- Opening Delimiter -
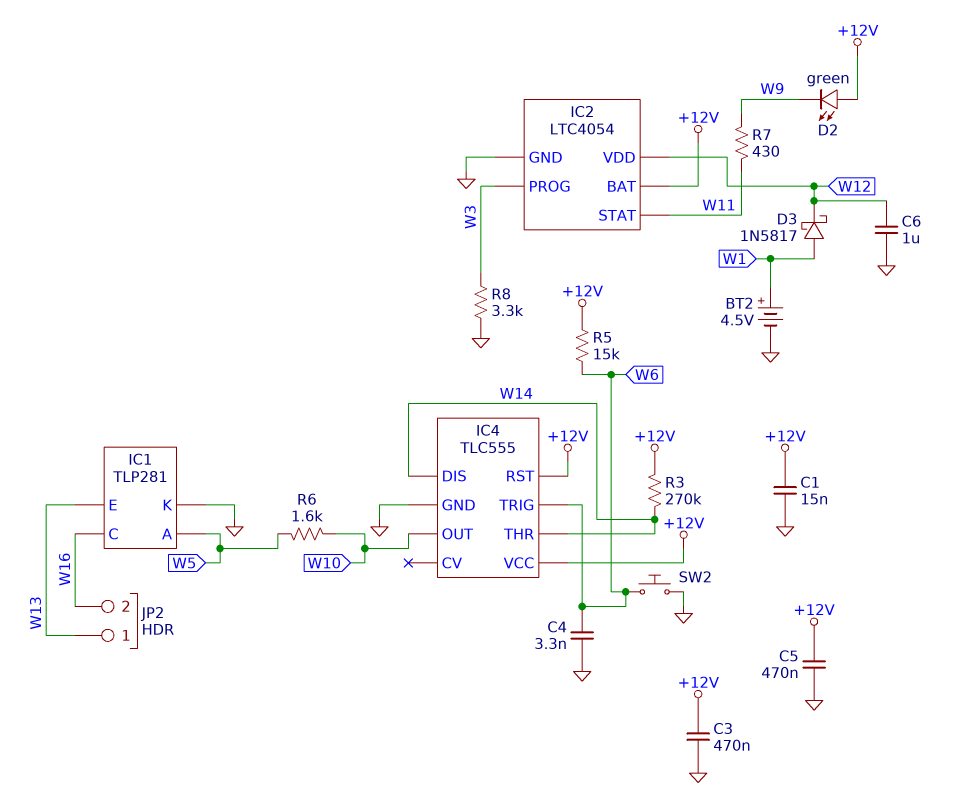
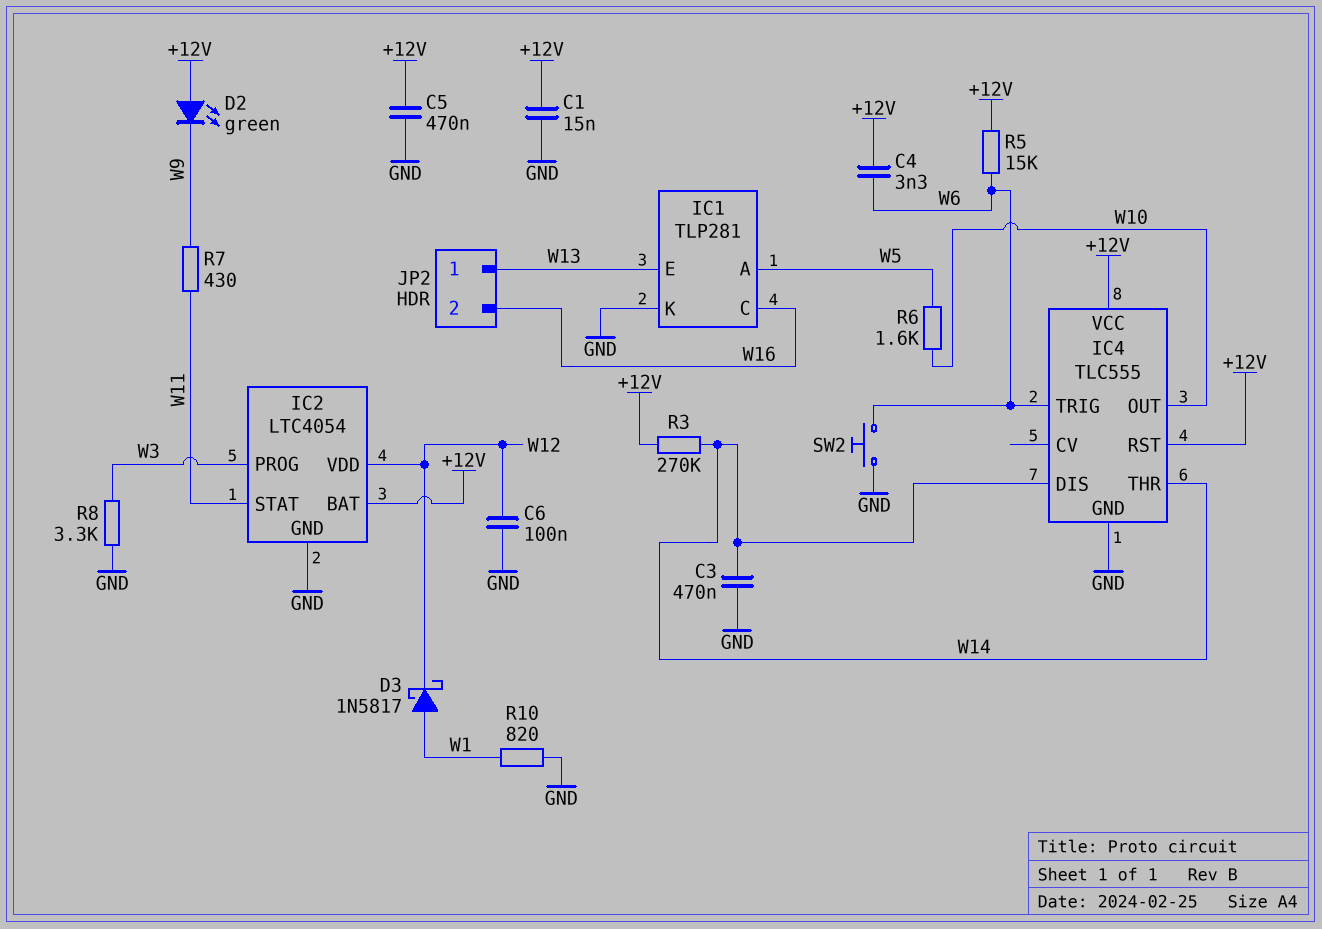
BT2: 4.5V (plus W1, minus GND) -> none
C3: 470nF (+12V, GND) -> 470nF (GND, W14)
C4: 3.3nF (GND, W6) -> 3.3nF (+12V, W6)
C6: 1uF (GND, W12) -> 100nF (GND, W12)
R10: none -> 820 (GND, W1)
- Closing Delimiter -
Prompt
Reproduce the listing exactly, but omit every picture in it.

Exercise answer
BT2: 4.5V (plus W1, minus GND) -> none
C3: 470nF (+12V, GND) -> 470nF (GND, W14)
C4: 3.3nF (GND, W6) -> 3.3nF (+12V, W6)
C6: 1uF (GND, W12) -> 100nF (GND, W12)
R10: none -> 820 (GND, W1)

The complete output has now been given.